→ ABOUT THIS EXERCISE
The expected result is the full listing, retyped exactly, without a single picture.

--- START ---

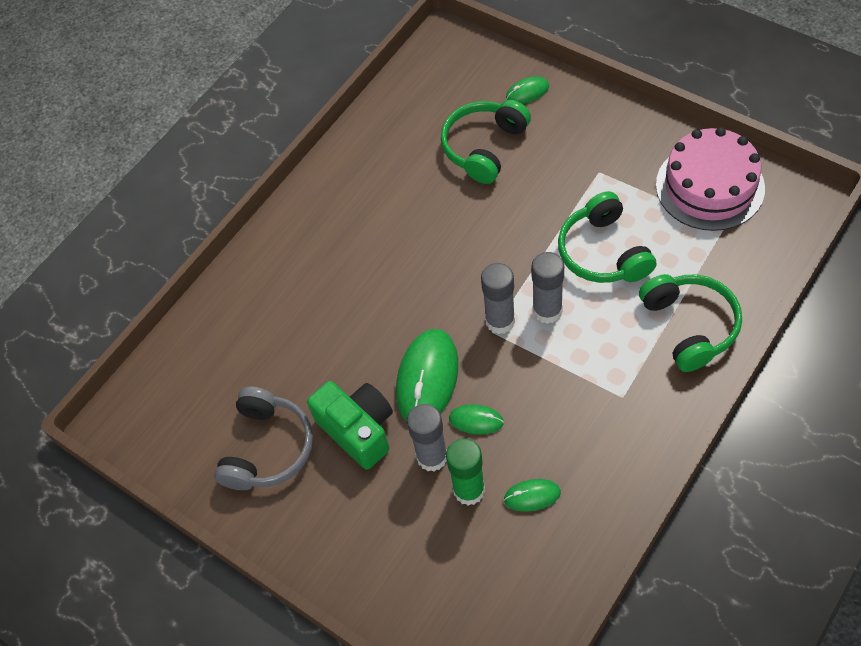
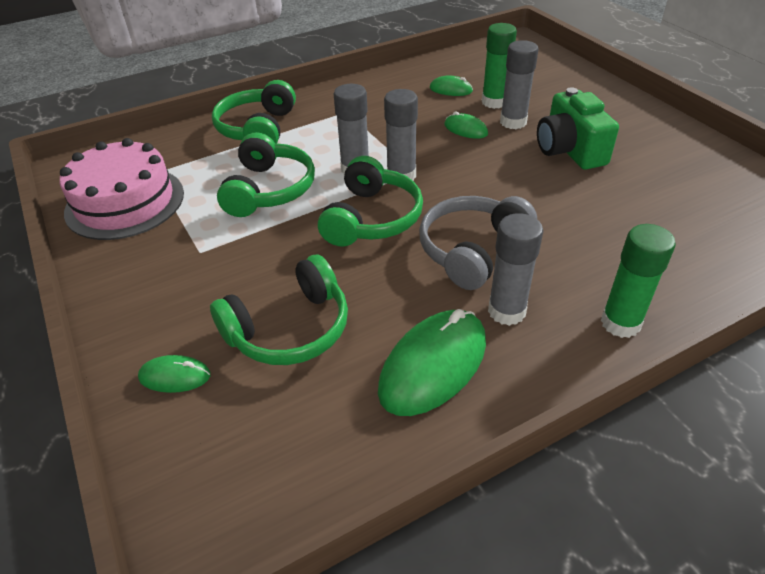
camera: 160 degrees left, 15 degrees down
(267, 448) = (659, 162): grey headphones -> grey headphones (472, 250)
(274, 244) = (620, 323): none -> green glue stick
(351, 220) = (506, 311): none -> grey glue stick
(427, 378) = (491, 161): green mouse -> green mouse (433, 365)
(493, 260) = (371, 218): none -> green headphones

--- END ---

→ REPLY TO THE EXERCISE
camera: 160 degrees left, 15 degrees down
(267, 448) = (659, 162): grey headphones -> grey headphones (472, 250)
(274, 244) = (620, 323): none -> green glue stick
(351, 220) = (506, 311): none -> grey glue stick
(427, 378) = (491, 161): green mouse -> green mouse (433, 365)
(493, 260) = (371, 218): none -> green headphones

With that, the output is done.